[PROBLEM REQUIREMENTS]
Output, word for word, the lines of this listing that fall between the line with "none -> cyan cone J11 level 1" and the line with "black plate E4:F6 level 1 -> none", counting both of those lines, and no others.

[DATASET]
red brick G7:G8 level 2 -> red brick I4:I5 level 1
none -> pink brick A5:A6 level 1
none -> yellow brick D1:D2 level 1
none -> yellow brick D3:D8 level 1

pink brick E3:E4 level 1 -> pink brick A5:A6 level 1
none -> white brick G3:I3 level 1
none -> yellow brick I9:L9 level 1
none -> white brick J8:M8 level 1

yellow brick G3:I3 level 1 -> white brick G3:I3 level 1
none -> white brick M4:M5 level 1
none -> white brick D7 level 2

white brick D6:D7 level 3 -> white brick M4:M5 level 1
* * *
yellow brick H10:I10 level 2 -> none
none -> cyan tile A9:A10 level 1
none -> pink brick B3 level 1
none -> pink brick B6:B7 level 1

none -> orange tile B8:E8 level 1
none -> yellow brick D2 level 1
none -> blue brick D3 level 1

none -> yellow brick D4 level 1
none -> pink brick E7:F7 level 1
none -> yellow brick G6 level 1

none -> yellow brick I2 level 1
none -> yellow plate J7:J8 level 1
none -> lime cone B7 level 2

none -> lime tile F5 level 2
==
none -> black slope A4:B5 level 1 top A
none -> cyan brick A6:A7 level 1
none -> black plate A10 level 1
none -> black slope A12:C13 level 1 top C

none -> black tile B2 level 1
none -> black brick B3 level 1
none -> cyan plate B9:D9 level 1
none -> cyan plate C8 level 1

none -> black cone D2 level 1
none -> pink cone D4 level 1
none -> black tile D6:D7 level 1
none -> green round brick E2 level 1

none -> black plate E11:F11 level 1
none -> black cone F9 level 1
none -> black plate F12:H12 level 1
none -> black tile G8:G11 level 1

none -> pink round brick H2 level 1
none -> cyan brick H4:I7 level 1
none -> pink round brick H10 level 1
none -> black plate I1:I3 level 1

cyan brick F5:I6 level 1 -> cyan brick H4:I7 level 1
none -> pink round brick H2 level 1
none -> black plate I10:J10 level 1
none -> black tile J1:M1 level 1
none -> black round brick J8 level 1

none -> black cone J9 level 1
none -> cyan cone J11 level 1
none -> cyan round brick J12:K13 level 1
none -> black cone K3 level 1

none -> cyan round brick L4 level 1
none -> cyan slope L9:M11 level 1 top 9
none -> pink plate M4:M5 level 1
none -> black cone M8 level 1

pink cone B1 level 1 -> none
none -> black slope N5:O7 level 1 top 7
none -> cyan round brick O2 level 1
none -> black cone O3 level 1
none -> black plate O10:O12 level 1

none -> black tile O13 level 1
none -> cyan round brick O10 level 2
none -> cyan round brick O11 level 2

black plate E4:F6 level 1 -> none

[ANSWER SECTION]
none -> cyan cone J11 level 1
none -> cyan round brick J12:K13 level 1
none -> black cone K3 level 1

none -> cyan round brick L4 level 1
none -> cyan slope L9:M11 level 1 top 9
none -> pink plate M4:M5 level 1
none -> black cone M8 level 1

pink cone B1 level 1 -> none
none -> black slope N5:O7 level 1 top 7
none -> cyan round brick O2 level 1
none -> black cone O3 level 1
none -> black plate O10:O12 level 1

none -> black tile O13 level 1
none -> cyan round brick O10 level 2
none -> cyan round brick O11 level 2

black plate E4:F6 level 1 -> none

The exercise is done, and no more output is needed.